_The task:_ With the pictures removed, please write out every line below exactly as given.

_Given information:_
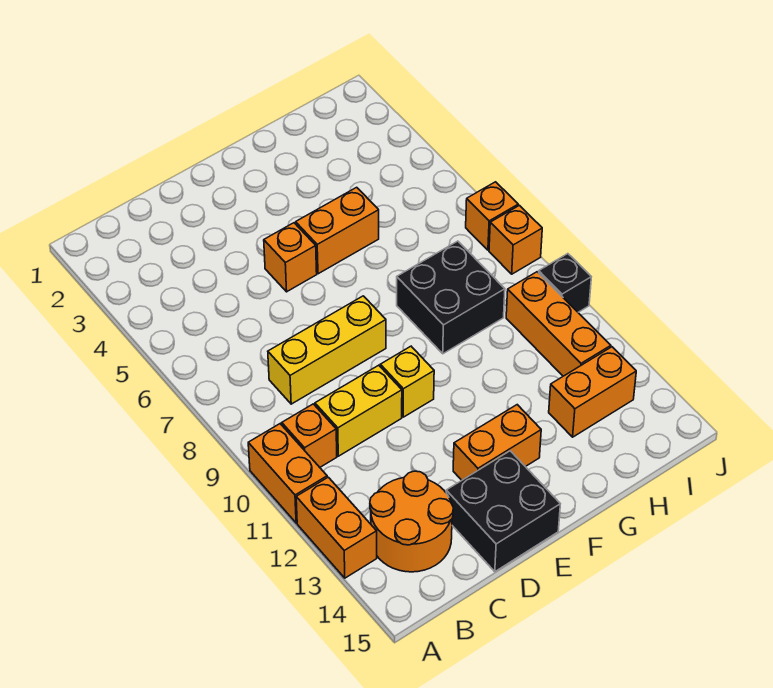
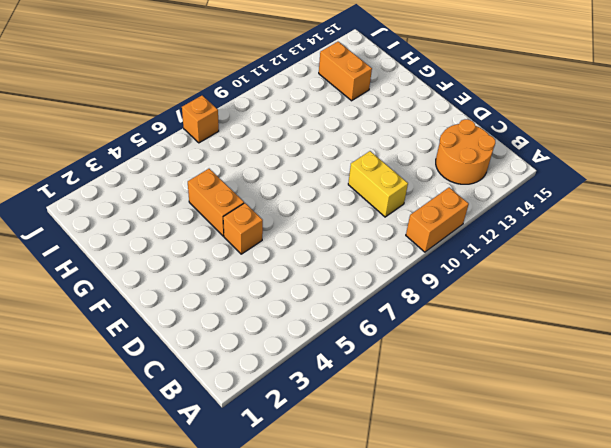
none -> orange brick A12:A13 level 1
none -> orange brick B10 level 1
none -> yellow brick C8:E8 level 1

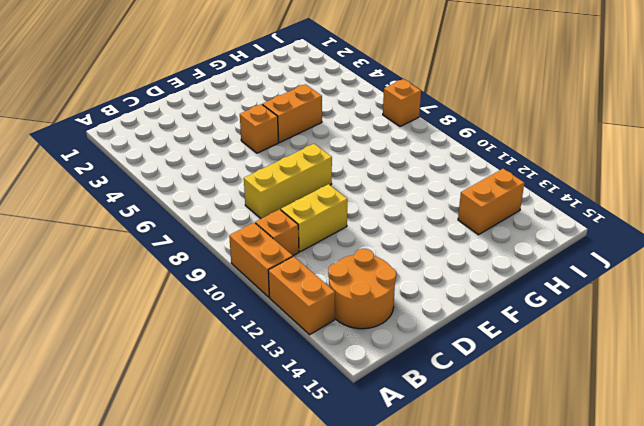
none -> black brick D14:E15 level 1
none -> yellow brick E10 level 1
none -> orange brick E13:F13 level 1

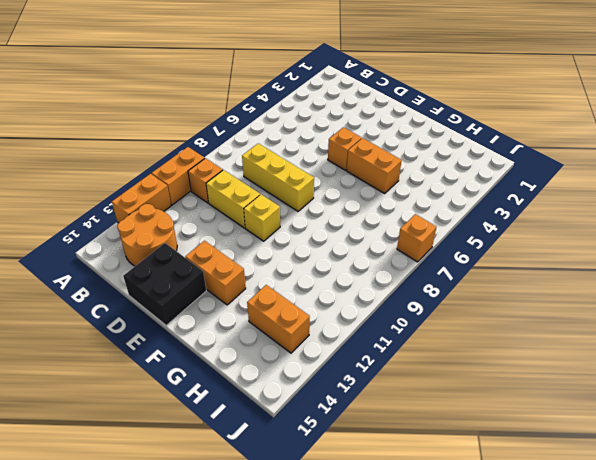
none -> black brick G8:H9 level 1
none -> orange brick I10:I12 level 1
none -> orange brick J8 level 1

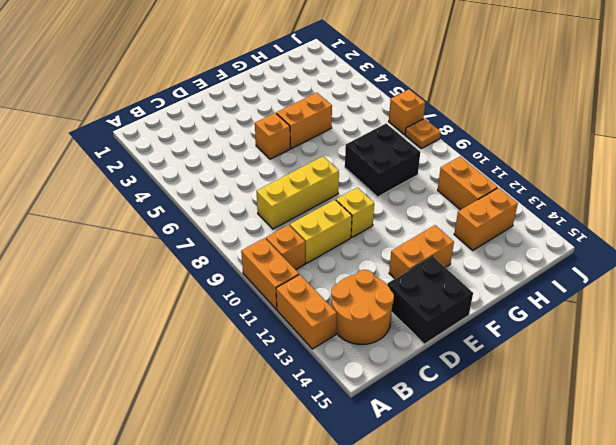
orange brick I11:I12 level 1 -> orange brick I10:I12 level 1
orange plate J8 level 1 -> orange brick J8 level 1
none -> black brick J10 level 1

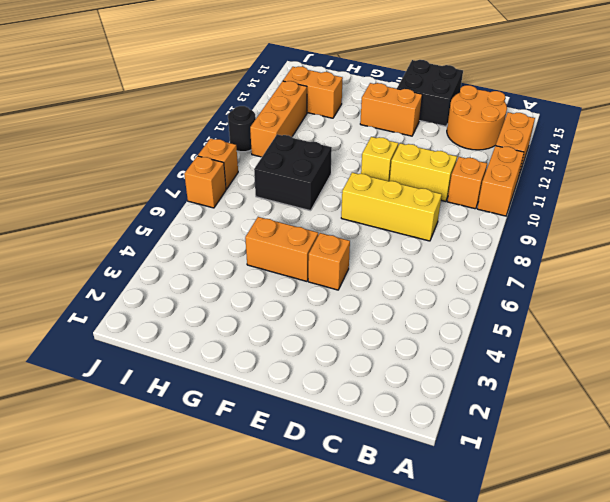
black round brick J10 level 1 -> black brick J10 level 1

_Solution for this problem:_
none -> orange brick A12:A13 level 1
none -> orange brick B10 level 1
none -> yellow brick C8:E8 level 1

none -> black brick D14:E15 level 1
none -> yellow brick E10 level 1
none -> orange brick E13:F13 level 1

none -> black brick G8:H9 level 1
none -> orange brick I10:I12 level 1
none -> orange brick J8 level 1

orange brick I11:I12 level 1 -> orange brick I10:I12 level 1
orange plate J8 level 1 -> orange brick J8 level 1
none -> black brick J10 level 1

black round brick J10 level 1 -> black brick J10 level 1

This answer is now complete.